START Task input

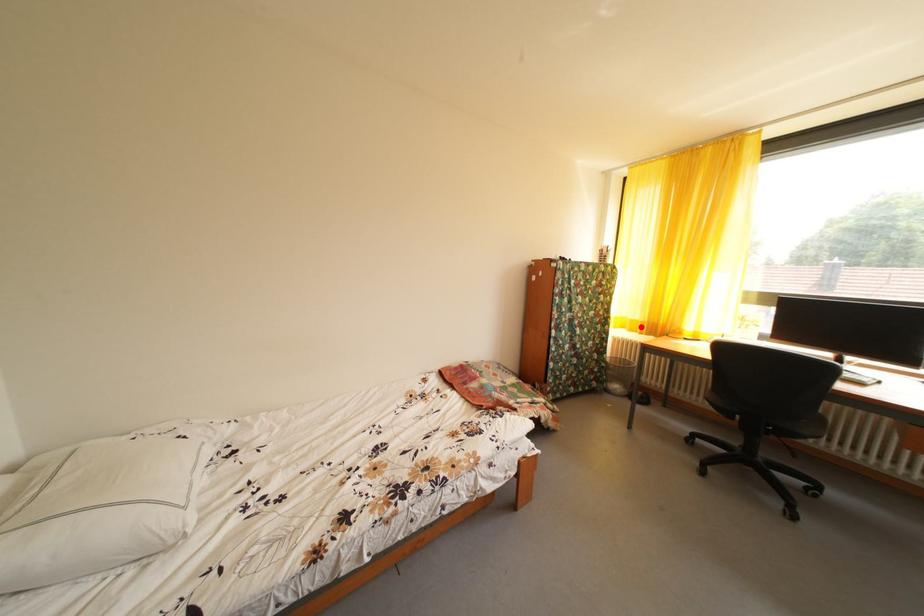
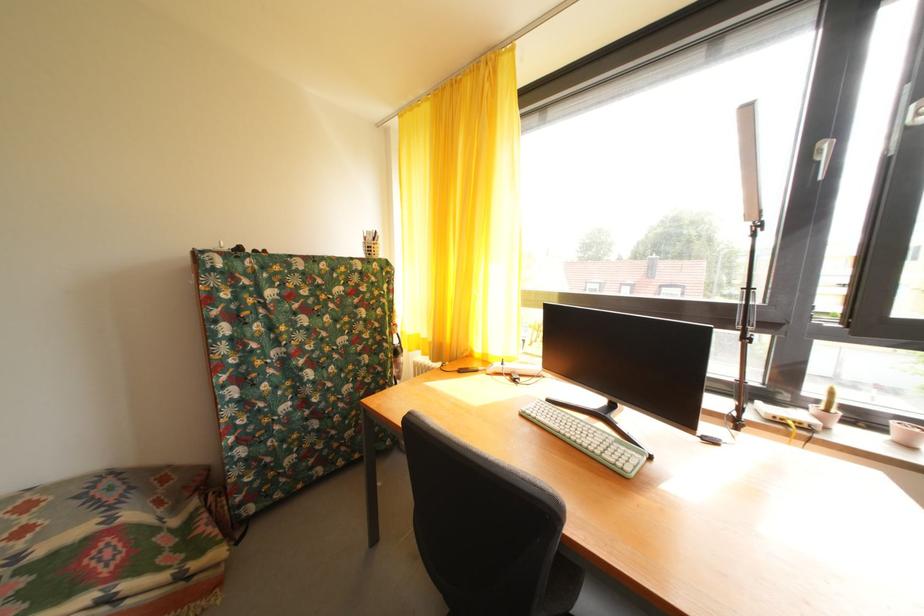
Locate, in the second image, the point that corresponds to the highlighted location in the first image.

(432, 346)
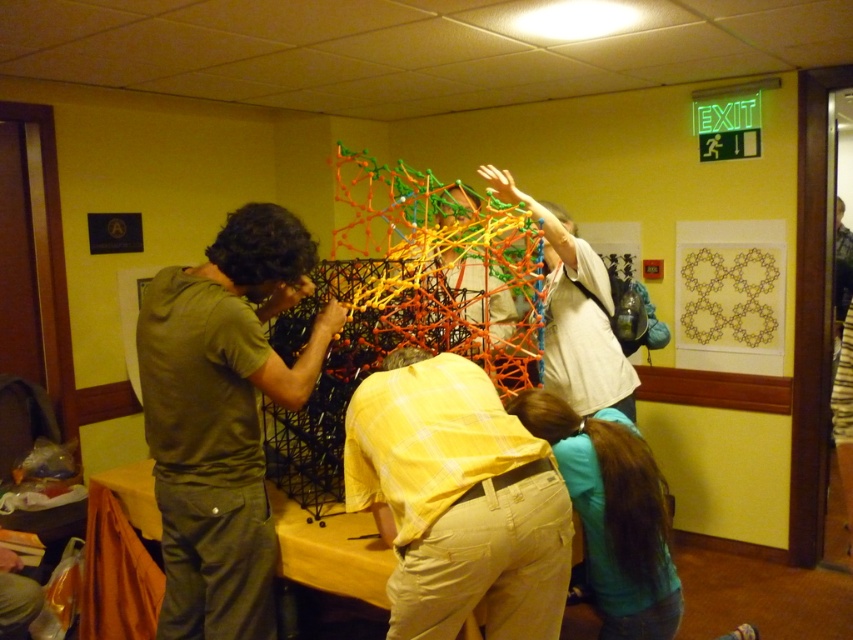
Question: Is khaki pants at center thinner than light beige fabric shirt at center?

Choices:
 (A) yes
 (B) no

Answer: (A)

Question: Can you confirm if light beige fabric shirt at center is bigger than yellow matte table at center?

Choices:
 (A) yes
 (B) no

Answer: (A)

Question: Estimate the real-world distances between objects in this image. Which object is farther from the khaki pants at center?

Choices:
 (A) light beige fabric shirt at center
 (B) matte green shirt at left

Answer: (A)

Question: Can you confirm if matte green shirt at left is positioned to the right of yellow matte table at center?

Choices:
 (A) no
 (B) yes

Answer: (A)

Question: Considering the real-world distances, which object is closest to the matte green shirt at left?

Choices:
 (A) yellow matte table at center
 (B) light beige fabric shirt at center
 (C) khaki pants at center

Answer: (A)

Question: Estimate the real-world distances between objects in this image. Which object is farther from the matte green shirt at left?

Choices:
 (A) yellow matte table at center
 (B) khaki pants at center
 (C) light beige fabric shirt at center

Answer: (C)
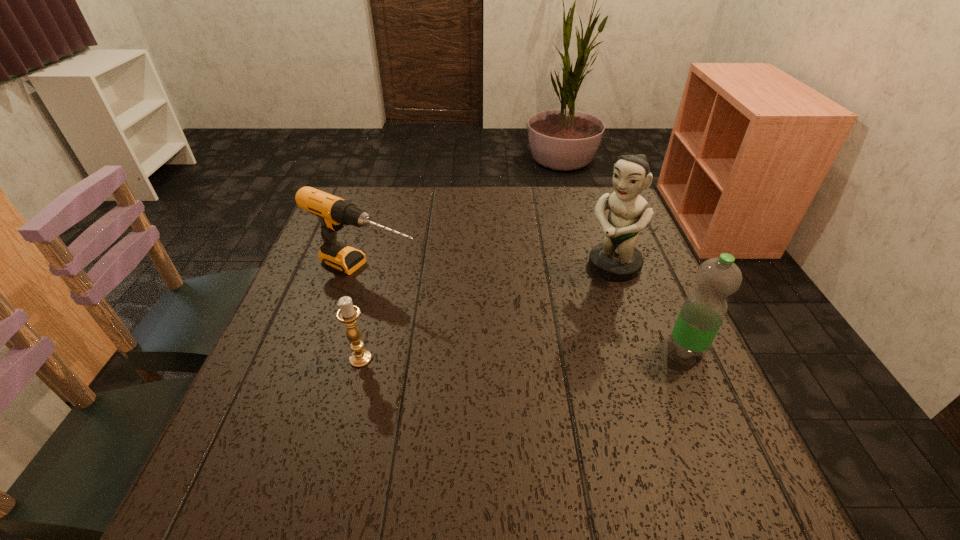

END Task input

#### [What is expected]
Can you write out all the records again with "matte green shirt" switched to "dark green jacket" everywhere and nothing else altered, leaving the pictures out?

#### [Output for this exercise]
Locate, in the second image, the point that corresponds to the highlighted location in the first image.

(432, 346)
Question: Is khaki pants at center thinner than light beige fabric shirt at center?

Choices:
 (A) yes
 (B) no

Answer: (A)

Question: Can you confirm if light beige fabric shirt at center is bigger than yellow matte table at center?

Choices:
 (A) yes
 (B) no

Answer: (A)

Question: Estimate the real-world distances between objects in this image. Which object is farther from the khaki pants at center?

Choices:
 (A) light beige fabric shirt at center
 (B) dark green jacket at left

Answer: (A)

Question: Can you confirm if dark green jacket at left is positioned to the right of yellow matte table at center?

Choices:
 (A) no
 (B) yes

Answer: (A)

Question: Considering the real-world distances, which object is closest to the dark green jacket at left?

Choices:
 (A) yellow matte table at center
 (B) light beige fabric shirt at center
 (C) khaki pants at center

Answer: (A)

Question: Estimate the real-world distances between objects in this image. Which object is farther from the dark green jacket at left?

Choices:
 (A) yellow matte table at center
 (B) khaki pants at center
 (C) light beige fabric shirt at center

Answer: (C)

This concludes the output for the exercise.